* **What the task asks**
Copy exactly, beginning with the line holding "pink rectangle: (25, 61) -> (25, 54), moved" and ending with the final line of the data beneath this task; copy nothing else, and leave out every picture.

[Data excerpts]
+++
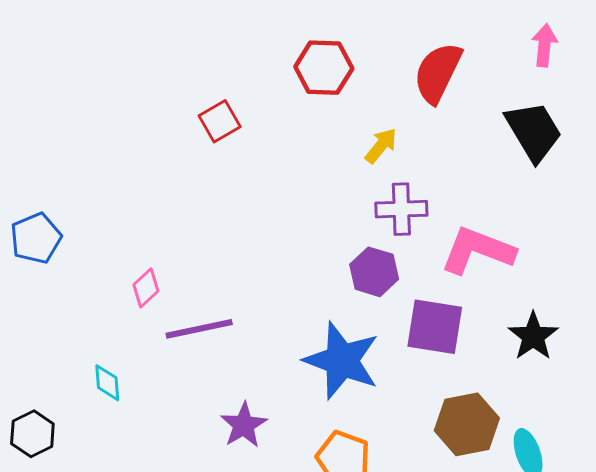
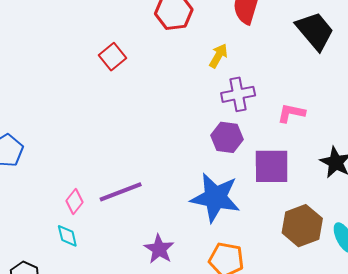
pink L-shape: (478, 251) -> (291, 113), size x0.6
pink diamond: (146, 288) -> (75, 201), moved

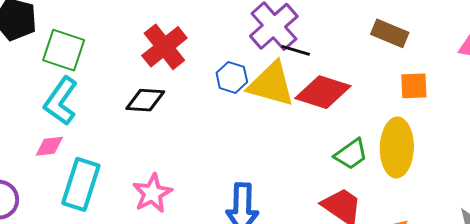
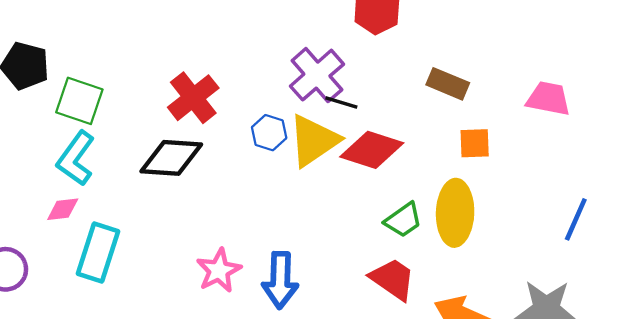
yellow triangle: (271, 84) -> (314, 141), turned -50
black diamond: (145, 100) -> (171, 158), size x1.4
pink star: (152, 193) -> (219, 271), moved

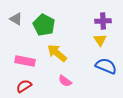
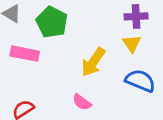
yellow arrow: (57, 53) -> (93, 62), moved, turned -95
pink rectangle: (25, 61) -> (25, 54), moved

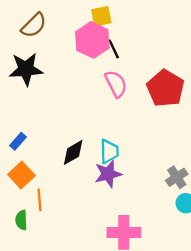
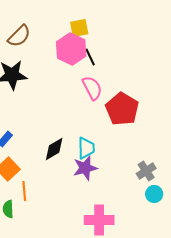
red pentagon: (165, 88) -> (122, 109), moved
+++
* **Task output**
pink rectangle: (25, 61) -> (25, 54), moved

red pentagon: (165, 88) -> (122, 109), moved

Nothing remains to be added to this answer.